[Colored object listings]
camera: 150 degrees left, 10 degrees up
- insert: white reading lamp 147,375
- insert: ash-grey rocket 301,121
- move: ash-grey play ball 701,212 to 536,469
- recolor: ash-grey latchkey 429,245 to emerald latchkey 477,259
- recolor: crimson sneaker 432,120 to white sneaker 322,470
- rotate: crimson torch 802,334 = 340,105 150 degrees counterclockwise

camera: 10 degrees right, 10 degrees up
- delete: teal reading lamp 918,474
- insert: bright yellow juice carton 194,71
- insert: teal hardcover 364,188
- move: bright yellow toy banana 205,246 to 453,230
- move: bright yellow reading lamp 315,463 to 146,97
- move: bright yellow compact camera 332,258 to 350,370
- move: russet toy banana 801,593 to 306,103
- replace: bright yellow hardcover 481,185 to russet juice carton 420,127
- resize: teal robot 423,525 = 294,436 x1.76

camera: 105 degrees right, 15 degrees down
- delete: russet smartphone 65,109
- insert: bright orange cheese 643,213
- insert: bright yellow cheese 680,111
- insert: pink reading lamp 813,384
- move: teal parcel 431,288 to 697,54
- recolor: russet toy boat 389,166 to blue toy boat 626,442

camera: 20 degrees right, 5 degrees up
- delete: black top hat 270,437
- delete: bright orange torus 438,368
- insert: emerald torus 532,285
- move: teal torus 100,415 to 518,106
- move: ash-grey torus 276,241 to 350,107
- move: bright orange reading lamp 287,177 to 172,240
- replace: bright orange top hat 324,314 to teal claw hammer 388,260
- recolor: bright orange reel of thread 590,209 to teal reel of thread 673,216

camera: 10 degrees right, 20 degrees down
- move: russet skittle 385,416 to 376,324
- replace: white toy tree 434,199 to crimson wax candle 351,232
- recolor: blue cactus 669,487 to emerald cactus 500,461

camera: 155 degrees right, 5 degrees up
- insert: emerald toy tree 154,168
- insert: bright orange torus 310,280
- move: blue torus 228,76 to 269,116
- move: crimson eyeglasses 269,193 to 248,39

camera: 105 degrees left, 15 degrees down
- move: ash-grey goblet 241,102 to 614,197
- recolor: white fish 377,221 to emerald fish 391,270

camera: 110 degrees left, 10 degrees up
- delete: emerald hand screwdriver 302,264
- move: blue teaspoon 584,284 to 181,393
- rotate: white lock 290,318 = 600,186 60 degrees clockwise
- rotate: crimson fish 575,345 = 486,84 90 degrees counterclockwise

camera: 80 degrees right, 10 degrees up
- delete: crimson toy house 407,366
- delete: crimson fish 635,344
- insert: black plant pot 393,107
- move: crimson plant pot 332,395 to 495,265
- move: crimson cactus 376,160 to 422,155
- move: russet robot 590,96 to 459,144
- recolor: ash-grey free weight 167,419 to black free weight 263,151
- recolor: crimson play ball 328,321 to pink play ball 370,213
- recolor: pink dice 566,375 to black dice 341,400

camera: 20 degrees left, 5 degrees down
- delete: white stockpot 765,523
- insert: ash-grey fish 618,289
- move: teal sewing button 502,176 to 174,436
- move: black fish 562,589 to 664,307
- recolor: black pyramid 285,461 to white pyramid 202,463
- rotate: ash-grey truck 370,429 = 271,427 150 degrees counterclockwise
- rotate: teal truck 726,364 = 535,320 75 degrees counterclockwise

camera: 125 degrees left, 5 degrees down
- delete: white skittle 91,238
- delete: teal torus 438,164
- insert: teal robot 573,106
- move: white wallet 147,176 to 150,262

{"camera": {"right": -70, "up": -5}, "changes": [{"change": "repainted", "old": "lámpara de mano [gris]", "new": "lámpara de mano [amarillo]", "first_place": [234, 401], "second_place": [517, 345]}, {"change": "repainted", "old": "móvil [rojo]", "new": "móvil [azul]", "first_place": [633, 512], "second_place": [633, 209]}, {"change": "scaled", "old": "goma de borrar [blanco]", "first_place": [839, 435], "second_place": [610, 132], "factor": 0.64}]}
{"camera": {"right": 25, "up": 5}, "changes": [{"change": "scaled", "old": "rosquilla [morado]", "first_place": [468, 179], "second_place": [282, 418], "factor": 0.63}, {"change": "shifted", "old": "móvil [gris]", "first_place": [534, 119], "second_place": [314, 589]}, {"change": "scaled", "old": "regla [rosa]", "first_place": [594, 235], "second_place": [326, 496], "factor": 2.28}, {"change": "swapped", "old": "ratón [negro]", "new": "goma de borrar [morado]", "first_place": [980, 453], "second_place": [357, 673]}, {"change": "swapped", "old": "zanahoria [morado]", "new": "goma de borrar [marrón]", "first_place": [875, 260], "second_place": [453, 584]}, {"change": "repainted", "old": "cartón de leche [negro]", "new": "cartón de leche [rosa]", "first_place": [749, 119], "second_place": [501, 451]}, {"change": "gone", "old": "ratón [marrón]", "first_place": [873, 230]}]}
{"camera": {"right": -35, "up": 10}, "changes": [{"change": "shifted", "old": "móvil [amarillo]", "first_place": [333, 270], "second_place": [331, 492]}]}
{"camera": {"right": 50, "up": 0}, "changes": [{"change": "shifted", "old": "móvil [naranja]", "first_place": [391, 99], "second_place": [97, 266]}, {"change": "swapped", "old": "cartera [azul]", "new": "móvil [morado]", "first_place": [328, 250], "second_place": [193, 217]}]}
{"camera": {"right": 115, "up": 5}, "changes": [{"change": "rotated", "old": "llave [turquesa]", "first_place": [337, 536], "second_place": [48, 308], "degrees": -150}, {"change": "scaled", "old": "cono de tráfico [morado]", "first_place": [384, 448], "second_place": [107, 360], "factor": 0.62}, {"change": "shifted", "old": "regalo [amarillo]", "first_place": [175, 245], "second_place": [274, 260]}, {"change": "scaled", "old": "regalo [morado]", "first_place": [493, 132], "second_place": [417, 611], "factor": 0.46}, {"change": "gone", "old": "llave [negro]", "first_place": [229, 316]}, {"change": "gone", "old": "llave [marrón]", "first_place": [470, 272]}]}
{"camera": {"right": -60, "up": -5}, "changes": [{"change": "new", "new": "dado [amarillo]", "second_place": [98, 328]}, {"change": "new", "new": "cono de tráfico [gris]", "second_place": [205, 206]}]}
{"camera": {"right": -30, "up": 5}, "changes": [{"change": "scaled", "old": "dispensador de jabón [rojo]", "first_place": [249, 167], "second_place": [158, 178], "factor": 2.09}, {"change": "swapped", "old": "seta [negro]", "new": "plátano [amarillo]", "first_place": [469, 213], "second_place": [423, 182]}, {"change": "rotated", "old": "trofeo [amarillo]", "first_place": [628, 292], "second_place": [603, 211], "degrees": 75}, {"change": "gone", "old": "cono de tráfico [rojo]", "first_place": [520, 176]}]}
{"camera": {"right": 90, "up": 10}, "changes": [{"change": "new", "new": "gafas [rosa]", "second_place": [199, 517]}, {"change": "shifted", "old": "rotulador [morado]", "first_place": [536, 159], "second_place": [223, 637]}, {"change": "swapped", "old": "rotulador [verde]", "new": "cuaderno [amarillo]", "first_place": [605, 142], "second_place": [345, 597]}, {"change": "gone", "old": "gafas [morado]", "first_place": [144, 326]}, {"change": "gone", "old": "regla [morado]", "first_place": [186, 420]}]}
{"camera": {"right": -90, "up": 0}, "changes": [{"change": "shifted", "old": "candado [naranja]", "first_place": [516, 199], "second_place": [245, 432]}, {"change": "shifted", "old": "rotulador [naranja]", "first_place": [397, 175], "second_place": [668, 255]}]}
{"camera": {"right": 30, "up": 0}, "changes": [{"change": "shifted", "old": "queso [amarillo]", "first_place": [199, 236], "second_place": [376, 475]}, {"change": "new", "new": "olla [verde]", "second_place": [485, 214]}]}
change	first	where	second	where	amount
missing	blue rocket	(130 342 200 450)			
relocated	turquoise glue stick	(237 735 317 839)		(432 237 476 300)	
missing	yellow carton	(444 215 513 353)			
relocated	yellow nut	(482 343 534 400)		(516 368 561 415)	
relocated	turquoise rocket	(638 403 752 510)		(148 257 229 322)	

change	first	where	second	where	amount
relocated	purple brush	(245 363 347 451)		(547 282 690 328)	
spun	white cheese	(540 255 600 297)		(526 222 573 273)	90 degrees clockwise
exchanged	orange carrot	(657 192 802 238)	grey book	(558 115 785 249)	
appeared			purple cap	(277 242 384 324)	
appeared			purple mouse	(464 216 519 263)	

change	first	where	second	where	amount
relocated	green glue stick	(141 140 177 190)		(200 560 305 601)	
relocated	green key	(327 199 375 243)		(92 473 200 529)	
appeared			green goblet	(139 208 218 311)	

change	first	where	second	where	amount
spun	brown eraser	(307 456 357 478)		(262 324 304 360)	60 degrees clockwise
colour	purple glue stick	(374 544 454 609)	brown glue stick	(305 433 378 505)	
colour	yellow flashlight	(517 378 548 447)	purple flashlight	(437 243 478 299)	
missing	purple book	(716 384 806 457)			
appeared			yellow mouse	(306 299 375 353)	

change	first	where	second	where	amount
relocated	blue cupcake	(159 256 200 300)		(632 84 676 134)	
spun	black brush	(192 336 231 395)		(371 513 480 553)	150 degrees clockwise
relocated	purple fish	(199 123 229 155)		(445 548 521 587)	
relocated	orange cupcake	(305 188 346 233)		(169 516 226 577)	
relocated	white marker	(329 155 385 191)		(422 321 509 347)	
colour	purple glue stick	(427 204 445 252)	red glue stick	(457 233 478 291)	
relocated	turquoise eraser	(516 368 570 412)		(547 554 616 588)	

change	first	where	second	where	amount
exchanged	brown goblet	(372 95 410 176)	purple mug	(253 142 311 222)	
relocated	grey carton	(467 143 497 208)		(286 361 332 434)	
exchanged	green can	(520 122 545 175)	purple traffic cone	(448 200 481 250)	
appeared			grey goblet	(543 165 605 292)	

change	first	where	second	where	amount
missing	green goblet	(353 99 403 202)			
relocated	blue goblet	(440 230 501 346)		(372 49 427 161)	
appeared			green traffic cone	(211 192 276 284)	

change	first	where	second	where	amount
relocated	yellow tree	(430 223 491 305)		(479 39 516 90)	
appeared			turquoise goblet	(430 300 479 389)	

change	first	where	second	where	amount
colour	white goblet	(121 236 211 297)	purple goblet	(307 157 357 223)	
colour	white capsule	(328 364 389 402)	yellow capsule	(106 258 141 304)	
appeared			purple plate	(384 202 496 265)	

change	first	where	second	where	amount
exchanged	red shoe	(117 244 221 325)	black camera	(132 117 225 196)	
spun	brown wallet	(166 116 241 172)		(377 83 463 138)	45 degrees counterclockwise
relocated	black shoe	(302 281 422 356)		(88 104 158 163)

_How to complete this task_. Using the data above, extract exactly the lines from the one that holds "342 200 450)" to the one that holds "368 561 415)", both ends included, and no others.

_Output for this exercise_.
missing	blue rocket	(130 342 200 450)			
relocated	turquoise glue stick	(237 735 317 839)		(432 237 476 300)	
missing	yellow carton	(444 215 513 353)			
relocated	yellow nut	(482 343 534 400)		(516 368 561 415)	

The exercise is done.